* Problem requirements: After locating the line with "black fish: 9 -> 7" below, output it and each following line exactly, stopping after the line with "white eraser: 4 -> 2". No pictures.

* Data shown:

====

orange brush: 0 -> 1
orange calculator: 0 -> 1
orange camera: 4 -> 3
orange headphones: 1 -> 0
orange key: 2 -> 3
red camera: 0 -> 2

====

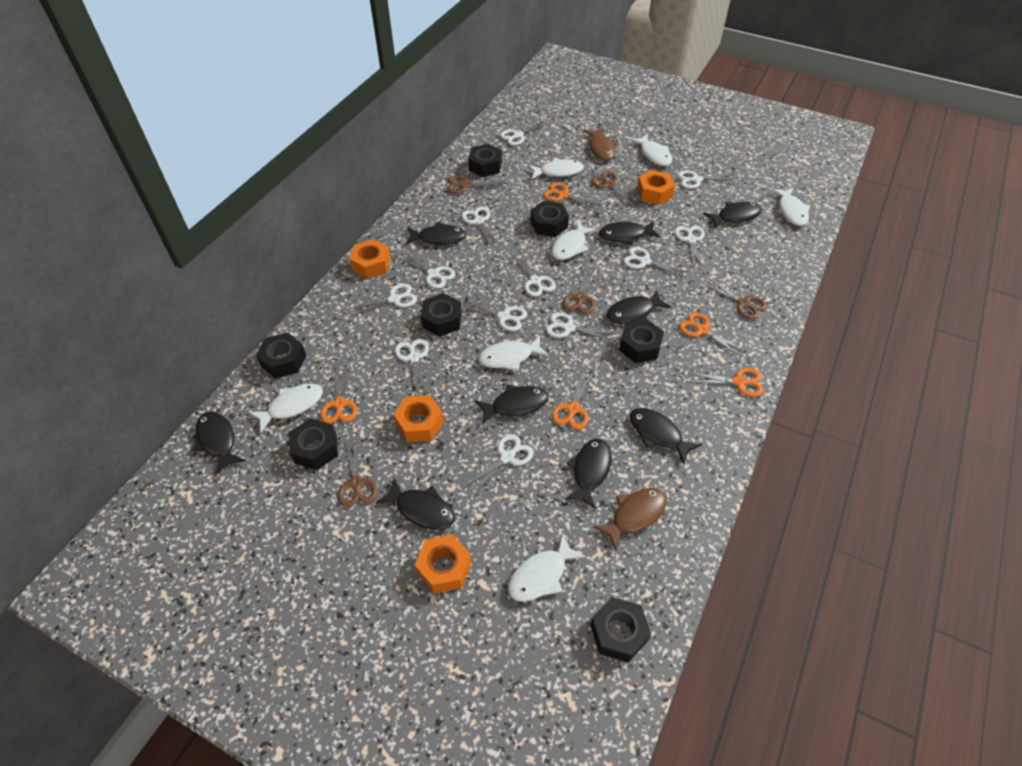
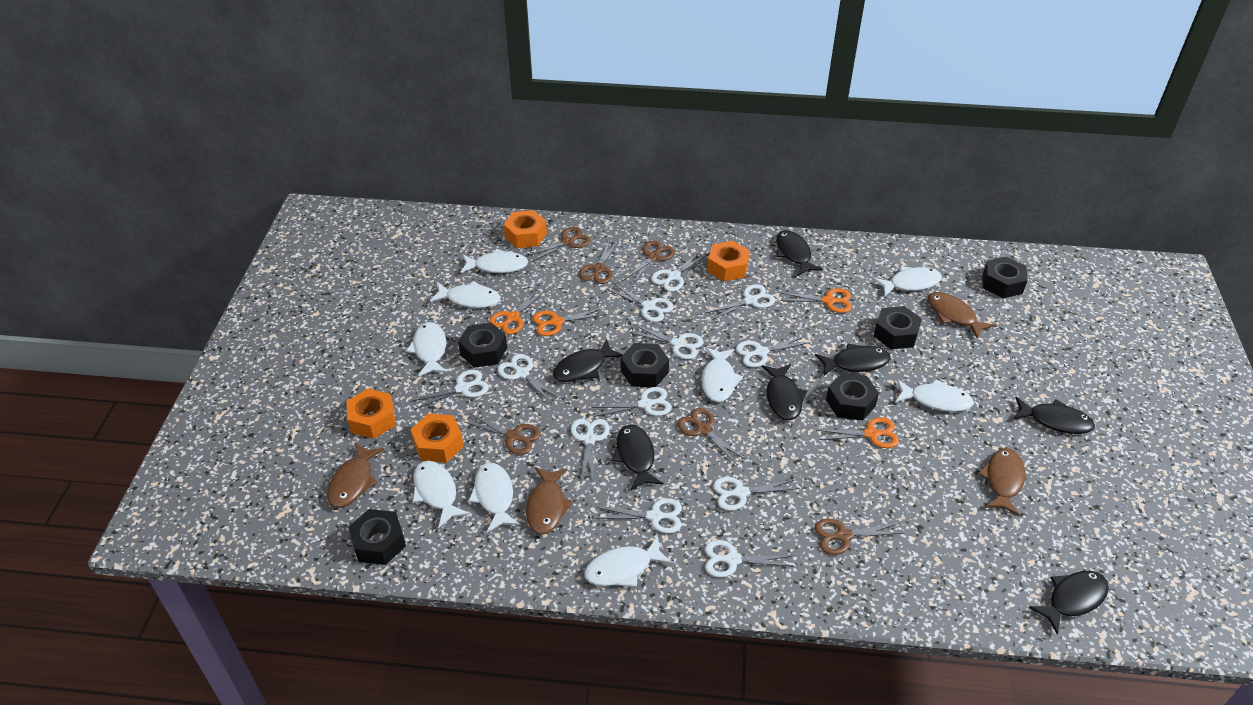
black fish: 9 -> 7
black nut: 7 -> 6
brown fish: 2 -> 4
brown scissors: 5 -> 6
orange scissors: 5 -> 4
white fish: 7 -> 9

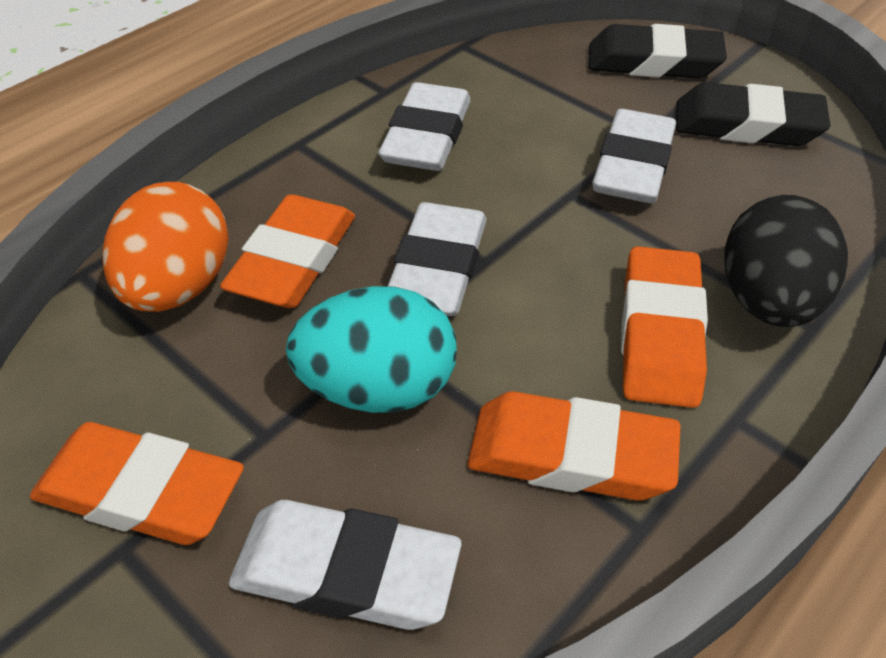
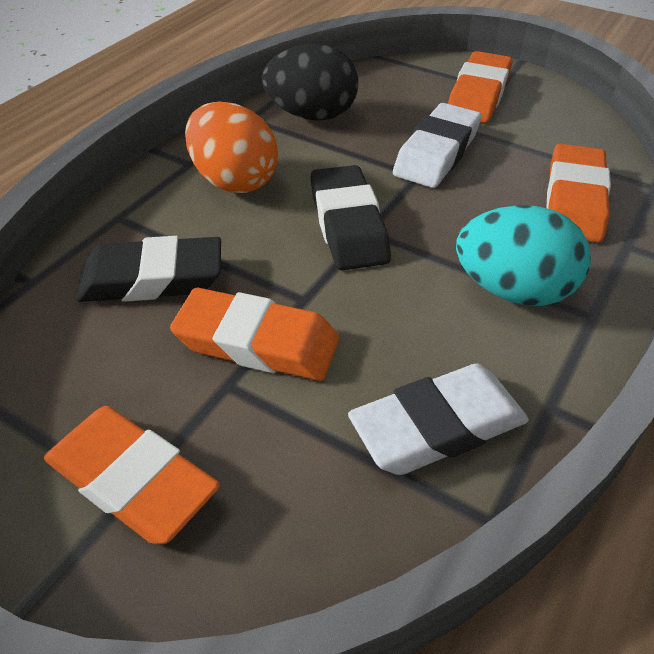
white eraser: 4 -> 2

====

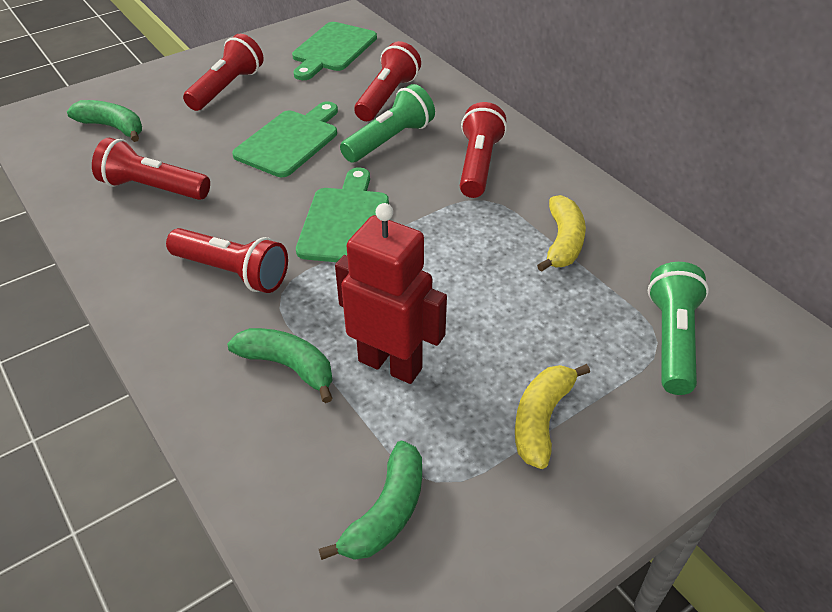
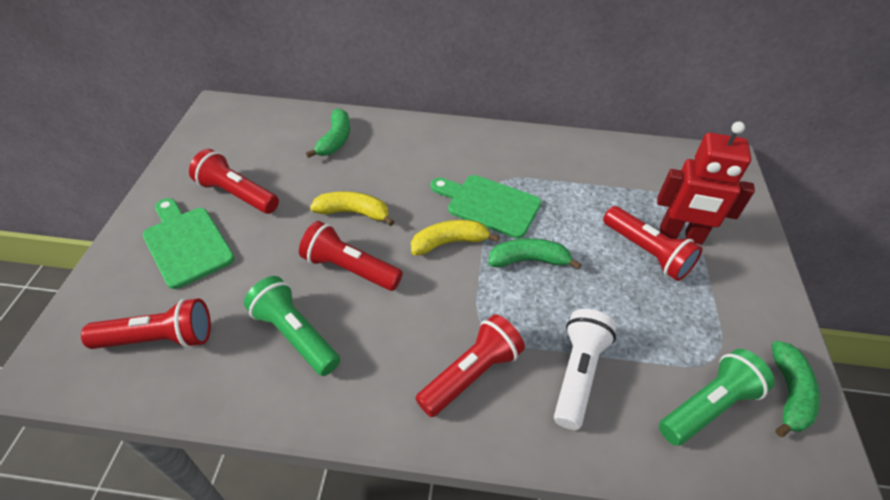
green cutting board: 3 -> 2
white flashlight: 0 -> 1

====

* Solved problem:
black fish: 9 -> 7
black nut: 7 -> 6
brown fish: 2 -> 4
brown scissors: 5 -> 6
orange scissors: 5 -> 4
white fish: 7 -> 9

white eraser: 4 -> 2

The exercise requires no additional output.